■ Problem to work on ■
Could you retype exactly the lines running from the line with "C1: 10uF (+12V, GND)" to the end of the data, both included, and nothing else?

Data excerpts section start

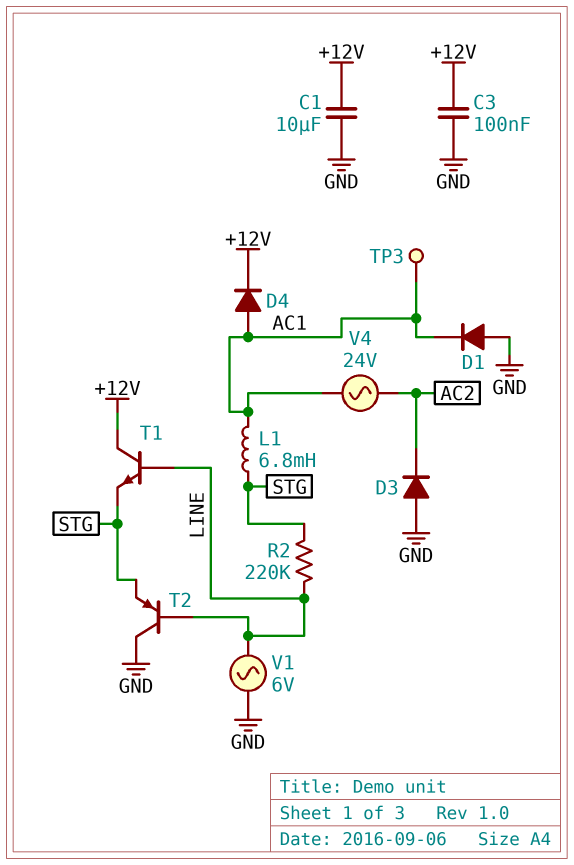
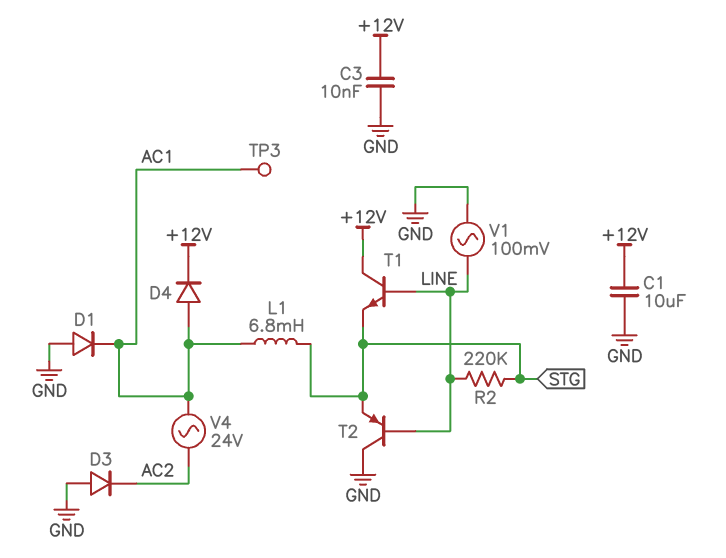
C3: 100nF (+12V, GND) -> 10nF (+12V, GND)
V1: AC 6V (GND, LINE) -> AC 100mV (GND, LINE)

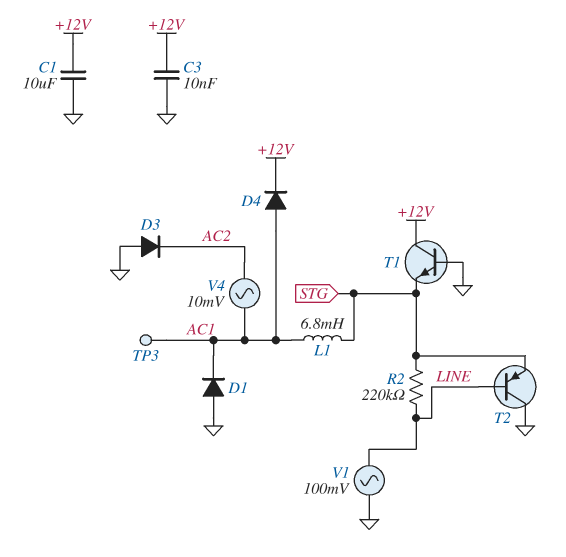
T1: NPN (B LINE, C +12V, E STG) -> NPN (B GND, C +12V, E STG)
V4: AC 24V (AC1, AC2) -> AC 10mV (AC1, AC2)

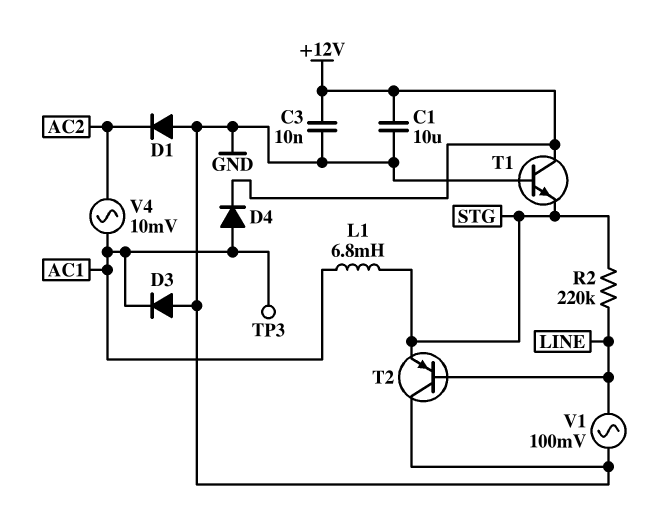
D1: diode (A GND, K AC1) -> diode (A GND, K AC2)
D3: diode (A GND, K AC2) -> diode (A GND, K AC1)

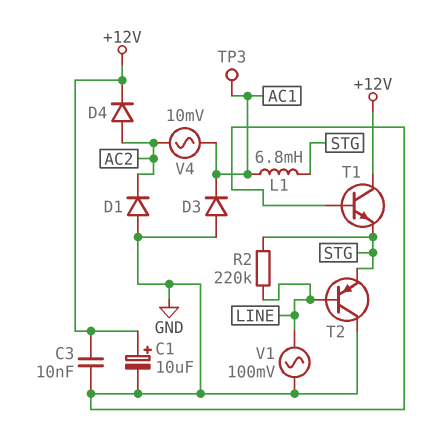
C1: 10uF (+12V, GND) -> 10uF (plus +12V, minus GND)
D4: diode (A AC1, K +12V) -> diode (A AC2, K +12V)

Data excerpts section end

■ Problem solution ■
C1: 10uF (+12V, GND) -> 10uF (plus +12V, minus GND)
D4: diode (A AC1, K +12V) -> diode (A AC2, K +12V)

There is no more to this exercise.